- WHAT YOU HAVE TO DO
As the answer, give a copy of each line below that includes the word "mushroom".
******
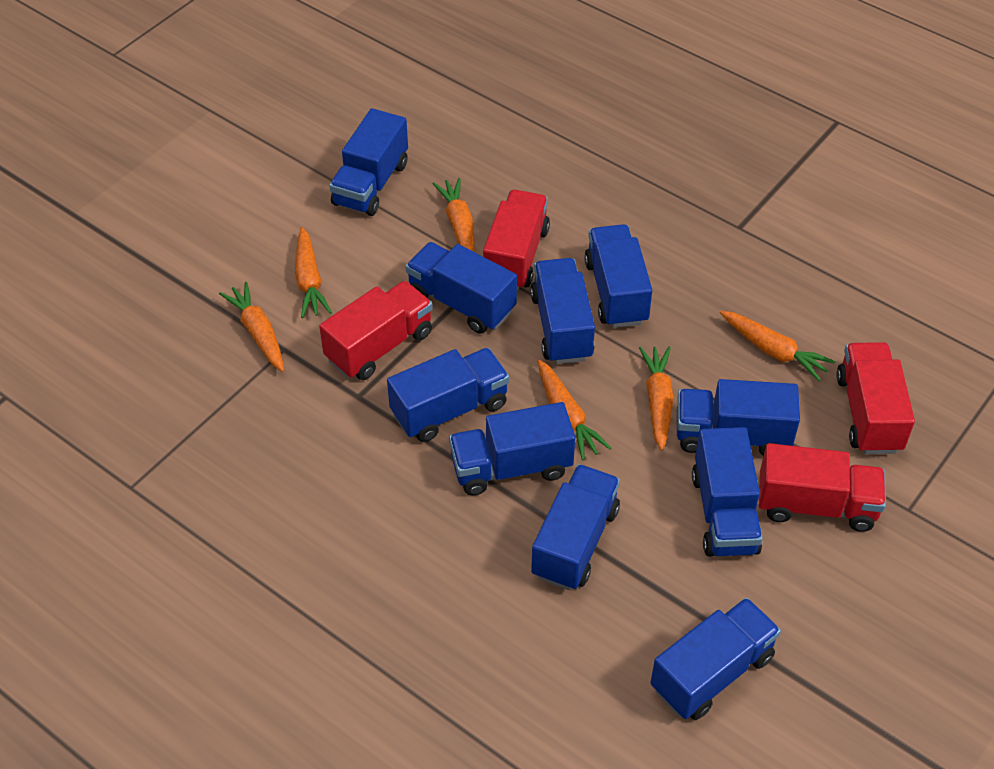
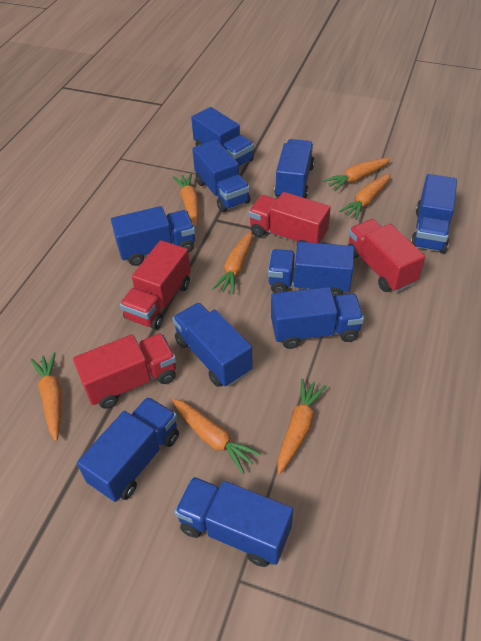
orange carrot: 6 -> 7

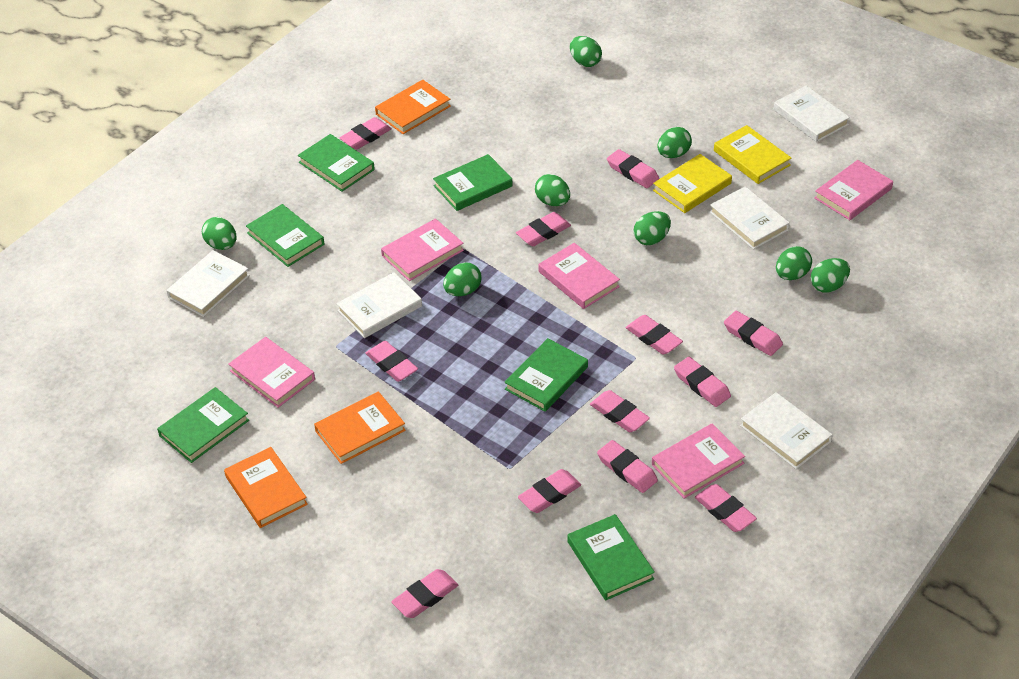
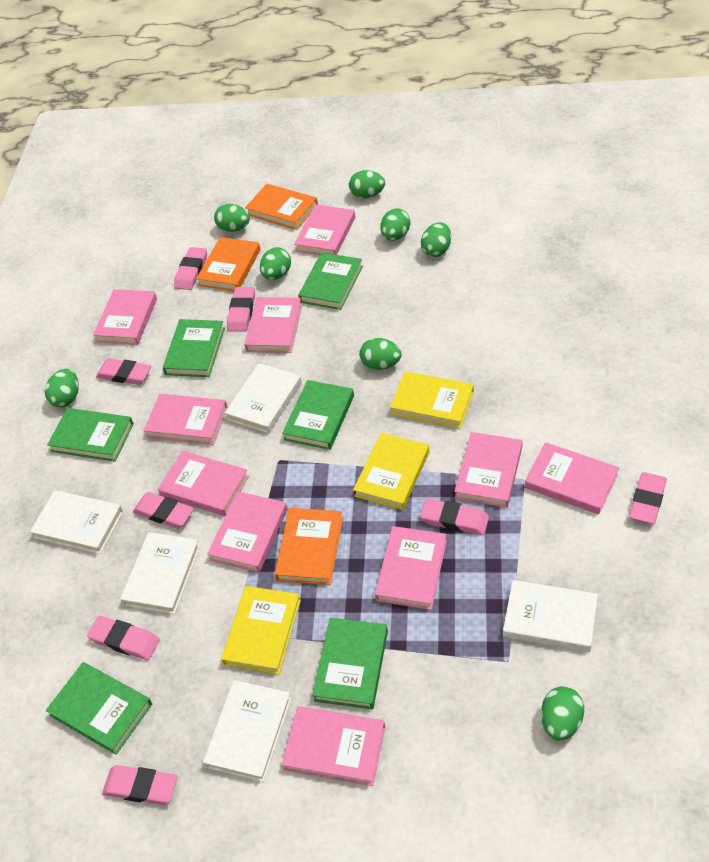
pink book: 5 -> 10
pink eraser: 12 -> 8
yellow book: 2 -> 3

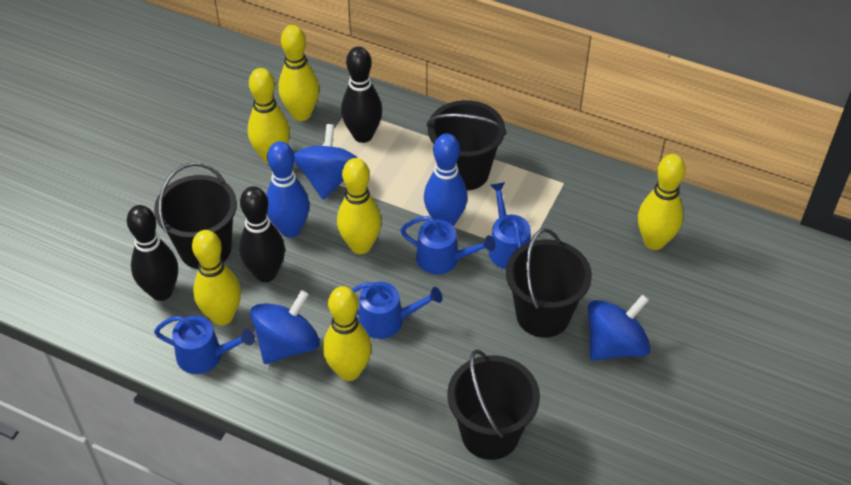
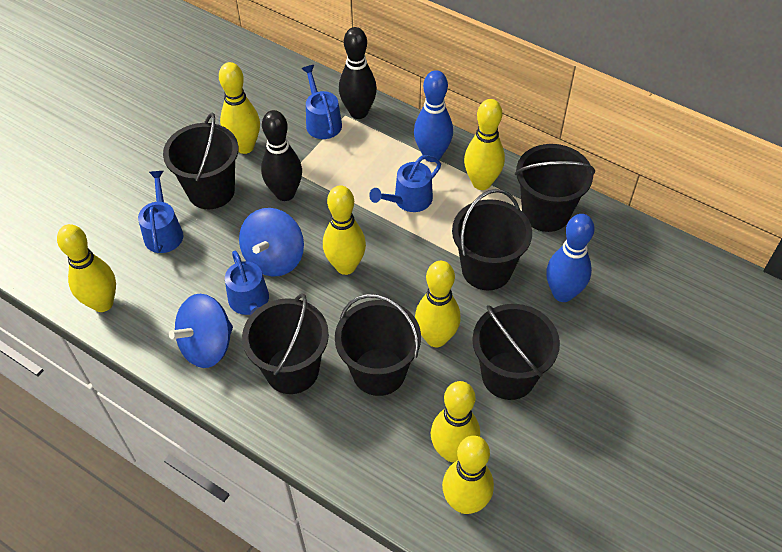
black bowling pin: 3 -> 2
black bucket: 4 -> 6
blue spinning top: 3 -> 2
yellow bowling pin: 6 -> 7

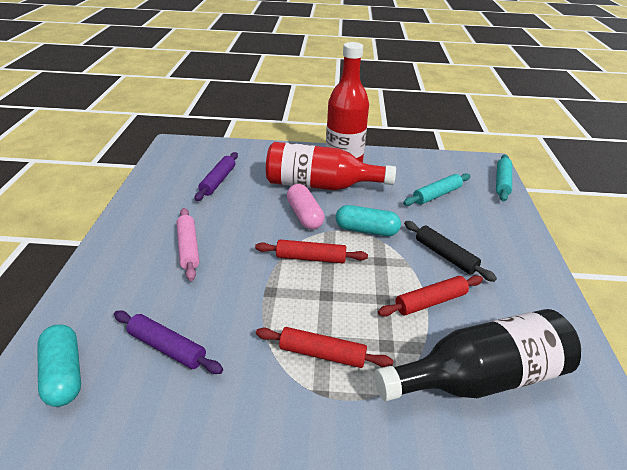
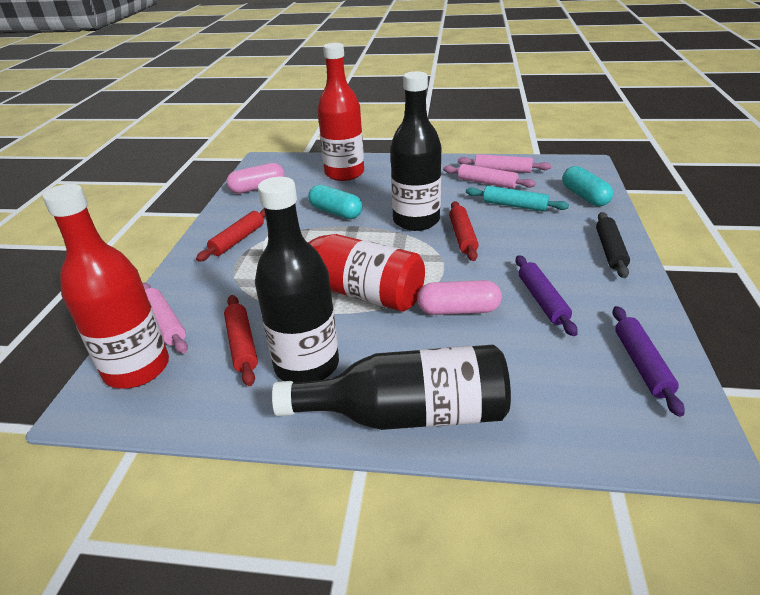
black bottle: 1 -> 3
pink capsule: 1 -> 2
pink rolling pin: 1 -> 3
red bottle: 2 -> 3
turquoise rolling pin: 2 -> 1

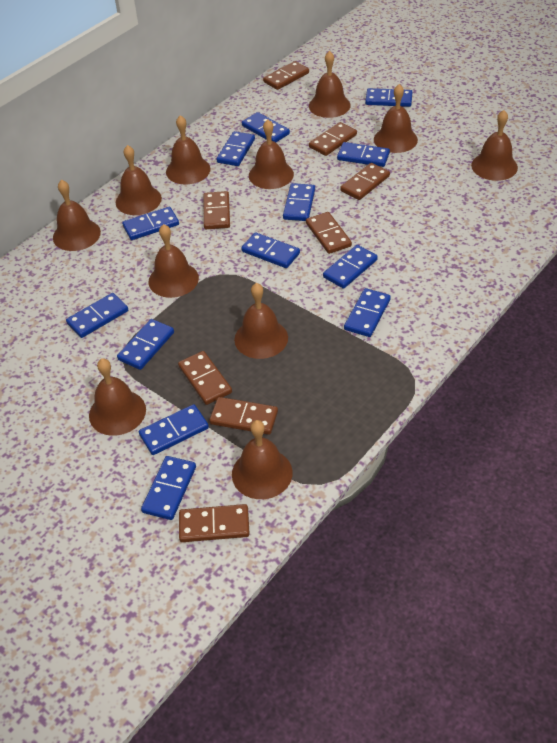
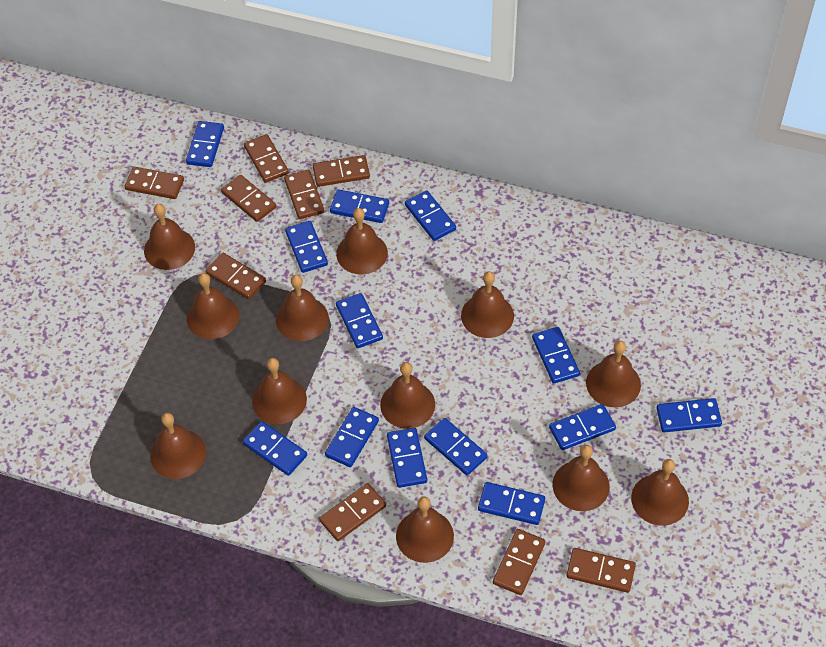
brown bell: 11 -> 12
brown domino: 8 -> 9

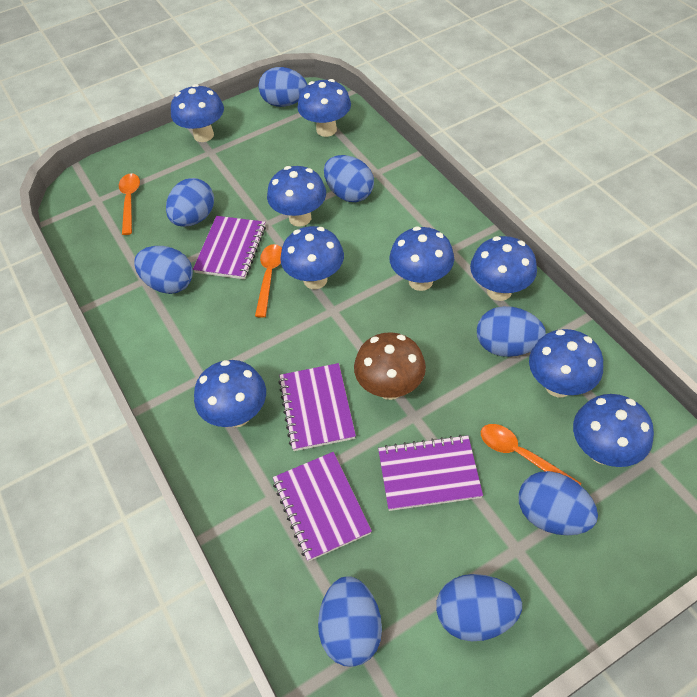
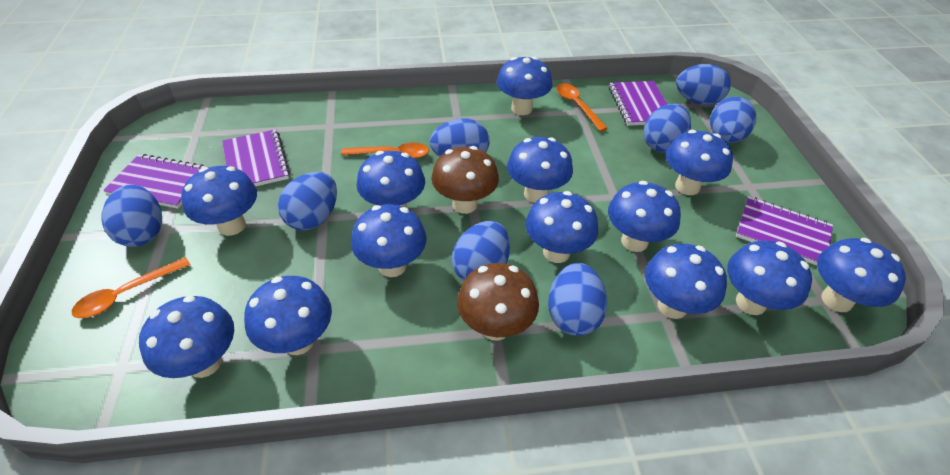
blue mushroom: 9 -> 13
brown mushroom: 1 -> 2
******
- RESULT
blue mushroom: 9 -> 13
brown mushroom: 1 -> 2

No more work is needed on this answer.